Work to be completed: Please transcribe the listing below in full, exactly as written, leaving out its pictures.

Data below:
---

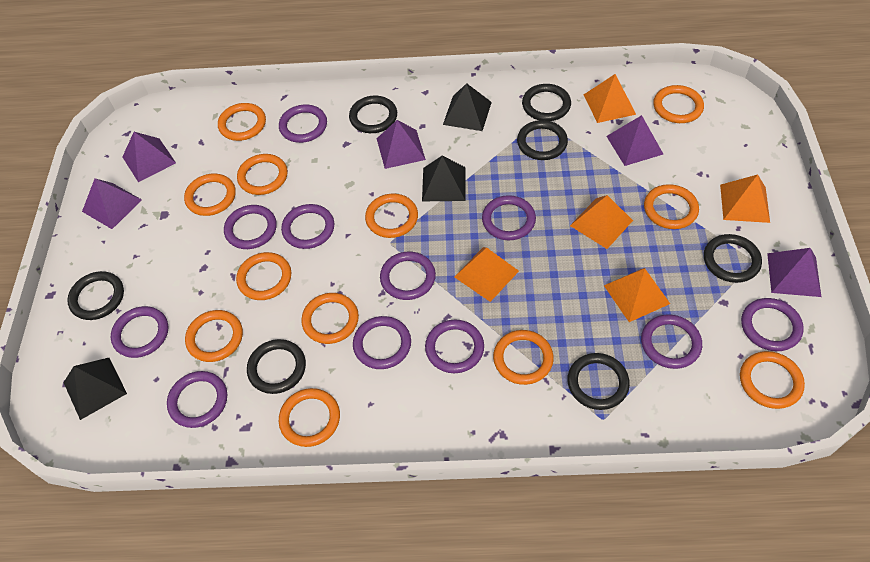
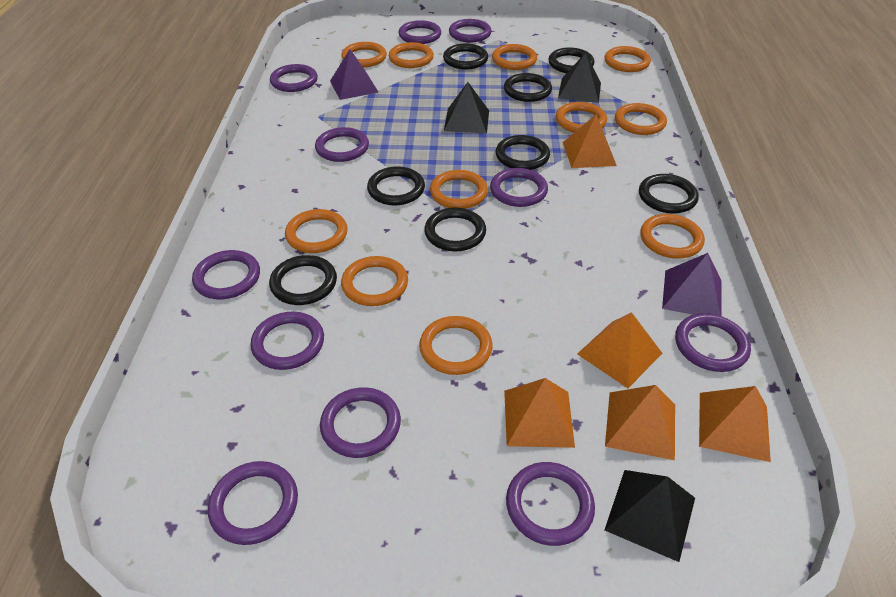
black ring: 7 -> 8
orange ring: 12 -> 11
purple pyramid: 5 -> 2

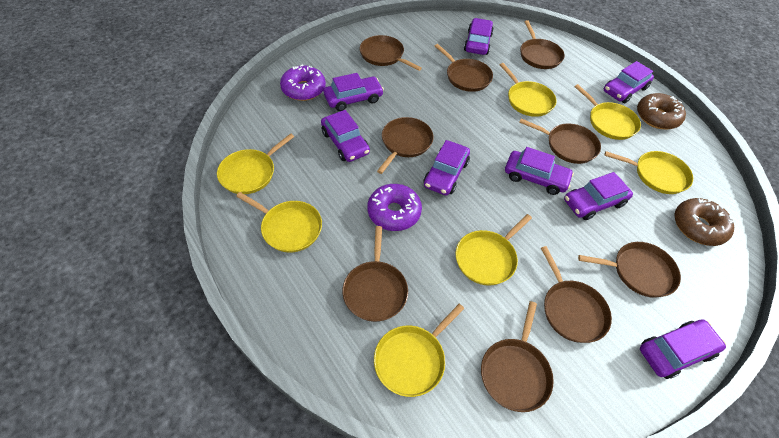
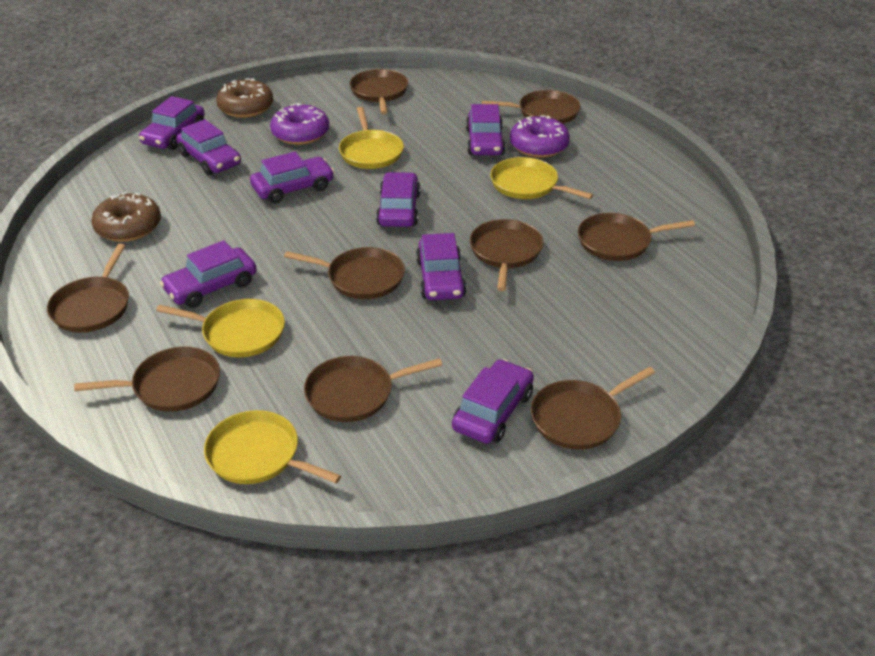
yellow pan: 7 -> 4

---

Task response:
black ring: 7 -> 8
orange ring: 12 -> 11
purple pyramid: 5 -> 2

yellow pan: 7 -> 4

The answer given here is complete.